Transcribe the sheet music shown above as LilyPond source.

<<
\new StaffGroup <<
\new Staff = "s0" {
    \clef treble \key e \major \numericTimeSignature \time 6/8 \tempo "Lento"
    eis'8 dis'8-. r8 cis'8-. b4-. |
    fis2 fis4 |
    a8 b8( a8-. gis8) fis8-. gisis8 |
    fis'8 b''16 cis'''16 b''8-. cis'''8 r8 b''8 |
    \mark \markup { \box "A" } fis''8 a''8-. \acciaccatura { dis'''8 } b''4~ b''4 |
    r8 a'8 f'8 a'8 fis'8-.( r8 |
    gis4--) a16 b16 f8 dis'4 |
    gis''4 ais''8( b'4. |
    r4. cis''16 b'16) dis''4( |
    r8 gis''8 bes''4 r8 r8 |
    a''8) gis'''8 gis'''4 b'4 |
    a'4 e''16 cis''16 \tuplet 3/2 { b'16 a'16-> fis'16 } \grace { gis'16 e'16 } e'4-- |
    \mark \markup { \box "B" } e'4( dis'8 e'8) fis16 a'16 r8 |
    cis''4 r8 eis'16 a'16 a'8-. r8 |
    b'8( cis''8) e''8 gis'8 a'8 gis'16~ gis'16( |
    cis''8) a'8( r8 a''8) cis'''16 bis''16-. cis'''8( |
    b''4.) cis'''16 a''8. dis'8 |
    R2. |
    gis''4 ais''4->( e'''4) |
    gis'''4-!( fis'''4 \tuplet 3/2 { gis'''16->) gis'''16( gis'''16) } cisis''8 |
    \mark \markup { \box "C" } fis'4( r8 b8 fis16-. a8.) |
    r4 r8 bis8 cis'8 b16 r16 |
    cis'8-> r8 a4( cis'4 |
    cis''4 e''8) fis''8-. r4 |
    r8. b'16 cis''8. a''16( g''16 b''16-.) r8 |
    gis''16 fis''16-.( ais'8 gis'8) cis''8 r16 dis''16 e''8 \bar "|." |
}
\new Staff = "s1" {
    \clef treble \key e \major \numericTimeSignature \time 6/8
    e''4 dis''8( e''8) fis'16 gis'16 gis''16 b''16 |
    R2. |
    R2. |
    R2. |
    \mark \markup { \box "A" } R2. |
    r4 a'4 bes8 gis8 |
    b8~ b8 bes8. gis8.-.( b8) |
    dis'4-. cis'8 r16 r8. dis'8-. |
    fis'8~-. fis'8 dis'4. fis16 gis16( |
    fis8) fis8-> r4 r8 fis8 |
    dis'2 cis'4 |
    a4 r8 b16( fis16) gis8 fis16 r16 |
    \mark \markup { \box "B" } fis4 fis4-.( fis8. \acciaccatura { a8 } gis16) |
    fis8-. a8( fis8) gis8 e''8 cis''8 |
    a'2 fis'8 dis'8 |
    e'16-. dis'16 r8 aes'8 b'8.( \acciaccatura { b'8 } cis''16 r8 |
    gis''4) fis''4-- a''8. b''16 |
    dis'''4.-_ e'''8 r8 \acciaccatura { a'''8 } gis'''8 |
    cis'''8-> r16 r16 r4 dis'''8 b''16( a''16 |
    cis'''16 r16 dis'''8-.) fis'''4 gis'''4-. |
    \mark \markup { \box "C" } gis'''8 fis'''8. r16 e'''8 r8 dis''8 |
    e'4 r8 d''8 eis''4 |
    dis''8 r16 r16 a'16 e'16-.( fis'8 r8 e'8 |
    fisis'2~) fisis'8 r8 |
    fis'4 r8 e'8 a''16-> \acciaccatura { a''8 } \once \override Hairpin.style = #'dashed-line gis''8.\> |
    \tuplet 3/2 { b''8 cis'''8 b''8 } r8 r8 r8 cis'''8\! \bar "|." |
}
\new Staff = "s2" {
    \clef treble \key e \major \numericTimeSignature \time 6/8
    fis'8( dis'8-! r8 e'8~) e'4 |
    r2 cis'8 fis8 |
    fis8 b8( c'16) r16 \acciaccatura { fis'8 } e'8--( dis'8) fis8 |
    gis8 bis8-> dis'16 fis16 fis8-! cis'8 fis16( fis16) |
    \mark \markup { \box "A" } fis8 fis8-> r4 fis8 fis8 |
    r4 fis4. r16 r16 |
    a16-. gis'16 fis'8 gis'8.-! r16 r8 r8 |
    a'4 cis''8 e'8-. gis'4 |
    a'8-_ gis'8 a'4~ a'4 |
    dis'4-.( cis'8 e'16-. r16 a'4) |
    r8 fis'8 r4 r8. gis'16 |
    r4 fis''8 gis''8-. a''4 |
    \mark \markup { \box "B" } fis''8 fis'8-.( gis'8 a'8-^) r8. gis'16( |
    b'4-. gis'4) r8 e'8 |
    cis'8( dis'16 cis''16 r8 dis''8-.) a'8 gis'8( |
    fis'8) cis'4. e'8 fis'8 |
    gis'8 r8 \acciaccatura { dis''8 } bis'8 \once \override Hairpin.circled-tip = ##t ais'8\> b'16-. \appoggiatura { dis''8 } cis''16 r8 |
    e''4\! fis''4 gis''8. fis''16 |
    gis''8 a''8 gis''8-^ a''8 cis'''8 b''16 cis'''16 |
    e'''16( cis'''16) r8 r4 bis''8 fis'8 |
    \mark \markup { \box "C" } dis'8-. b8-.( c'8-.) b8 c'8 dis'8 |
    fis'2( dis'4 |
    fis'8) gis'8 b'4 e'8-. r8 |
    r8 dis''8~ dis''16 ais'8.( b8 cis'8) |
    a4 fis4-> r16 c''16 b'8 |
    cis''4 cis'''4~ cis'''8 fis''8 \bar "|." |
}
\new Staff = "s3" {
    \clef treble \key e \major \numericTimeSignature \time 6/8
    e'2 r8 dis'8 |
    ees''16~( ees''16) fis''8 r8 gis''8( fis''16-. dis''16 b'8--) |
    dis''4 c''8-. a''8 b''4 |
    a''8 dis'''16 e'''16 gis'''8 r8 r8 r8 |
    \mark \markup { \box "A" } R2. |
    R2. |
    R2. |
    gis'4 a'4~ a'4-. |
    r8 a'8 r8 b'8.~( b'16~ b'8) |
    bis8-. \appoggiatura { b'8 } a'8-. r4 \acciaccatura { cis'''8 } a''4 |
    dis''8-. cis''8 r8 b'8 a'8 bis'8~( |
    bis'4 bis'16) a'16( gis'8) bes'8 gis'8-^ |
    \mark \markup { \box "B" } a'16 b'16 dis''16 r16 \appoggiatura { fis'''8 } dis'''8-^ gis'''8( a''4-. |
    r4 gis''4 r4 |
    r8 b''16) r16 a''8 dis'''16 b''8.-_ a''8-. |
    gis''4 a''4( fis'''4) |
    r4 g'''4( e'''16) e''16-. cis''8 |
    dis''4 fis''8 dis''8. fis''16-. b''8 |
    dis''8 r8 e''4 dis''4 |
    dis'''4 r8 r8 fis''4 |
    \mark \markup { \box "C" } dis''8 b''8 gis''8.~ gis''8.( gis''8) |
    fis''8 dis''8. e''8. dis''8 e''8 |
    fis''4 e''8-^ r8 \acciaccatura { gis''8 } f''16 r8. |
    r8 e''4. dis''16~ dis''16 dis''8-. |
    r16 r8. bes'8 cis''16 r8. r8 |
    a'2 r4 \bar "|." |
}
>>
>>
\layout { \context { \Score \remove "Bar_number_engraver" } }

STATED PROBLEM => Extract every line of the records that contains the string "Hairpin", matching its case exactly.

REPLY =>
    fis'4 r8 e'8 a''16-> \acciaccatura { a''8 } \once \override Hairpin.style = #'dashed-line gis''8.\> |
    gis'8 r8 \acciaccatura { dis''8 } bis'8 \once \override Hairpin.circled-tip = ##t ais'8\> b'16-. \appoggiatura { dis''8 } cis''16 r8 |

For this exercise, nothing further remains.